━━ Available data ━━
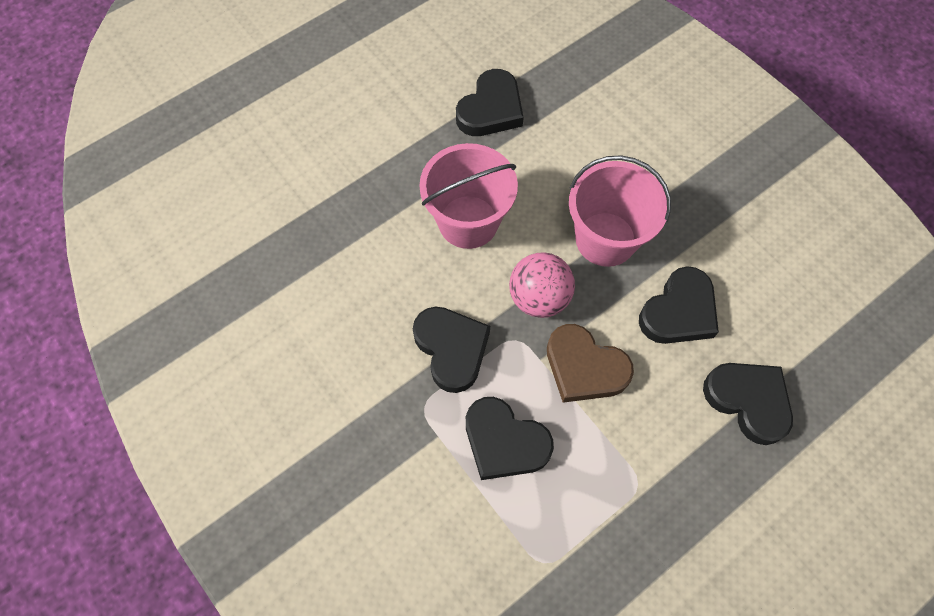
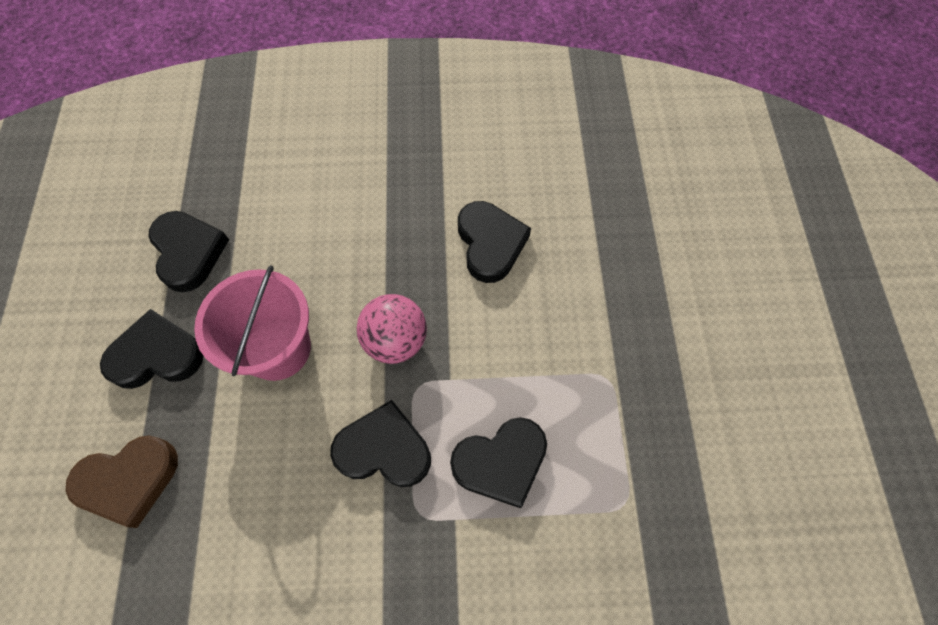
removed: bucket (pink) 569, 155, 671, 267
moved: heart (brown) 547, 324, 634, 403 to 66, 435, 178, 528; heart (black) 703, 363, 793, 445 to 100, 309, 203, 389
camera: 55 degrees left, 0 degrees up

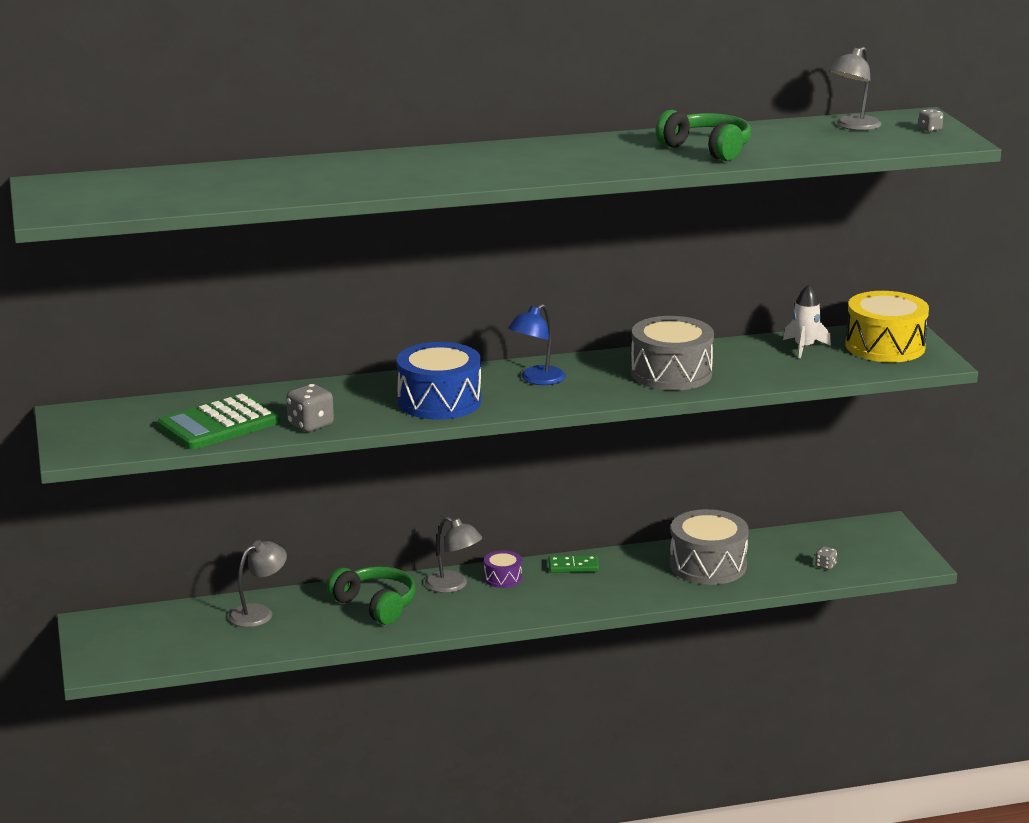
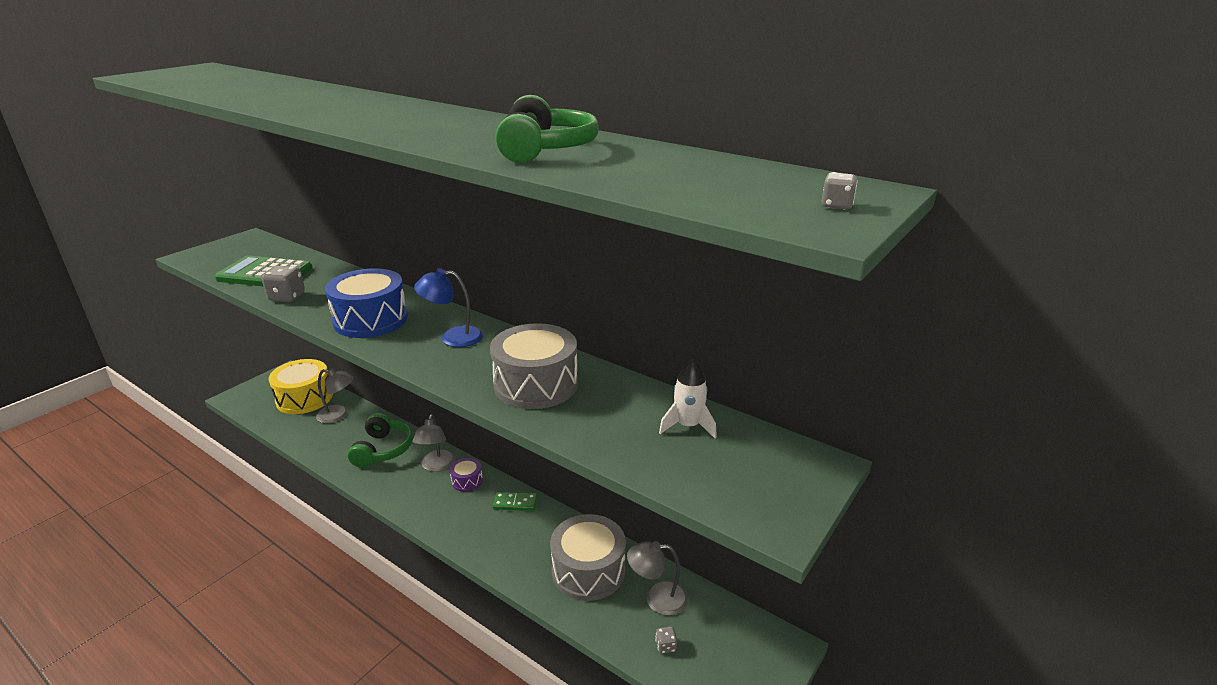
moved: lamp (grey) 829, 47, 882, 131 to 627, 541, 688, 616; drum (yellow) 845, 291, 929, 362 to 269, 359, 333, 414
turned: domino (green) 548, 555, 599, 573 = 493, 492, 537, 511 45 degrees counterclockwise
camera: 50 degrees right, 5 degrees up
━━━
Please repeat the records above word for word, and do not include the pictures.

removed: bucket (pink) 569, 155, 671, 267
moved: heart (brown) 547, 324, 634, 403 to 66, 435, 178, 528; heart (black) 703, 363, 793, 445 to 100, 309, 203, 389
camera: 55 degrees left, 0 degrees up

moved: lamp (grey) 829, 47, 882, 131 to 627, 541, 688, 616; drum (yellow) 845, 291, 929, 362 to 269, 359, 333, 414
turned: domino (green) 548, 555, 599, 573 = 493, 492, 537, 511 45 degrees counterclockwise
camera: 50 degrees right, 5 degrees up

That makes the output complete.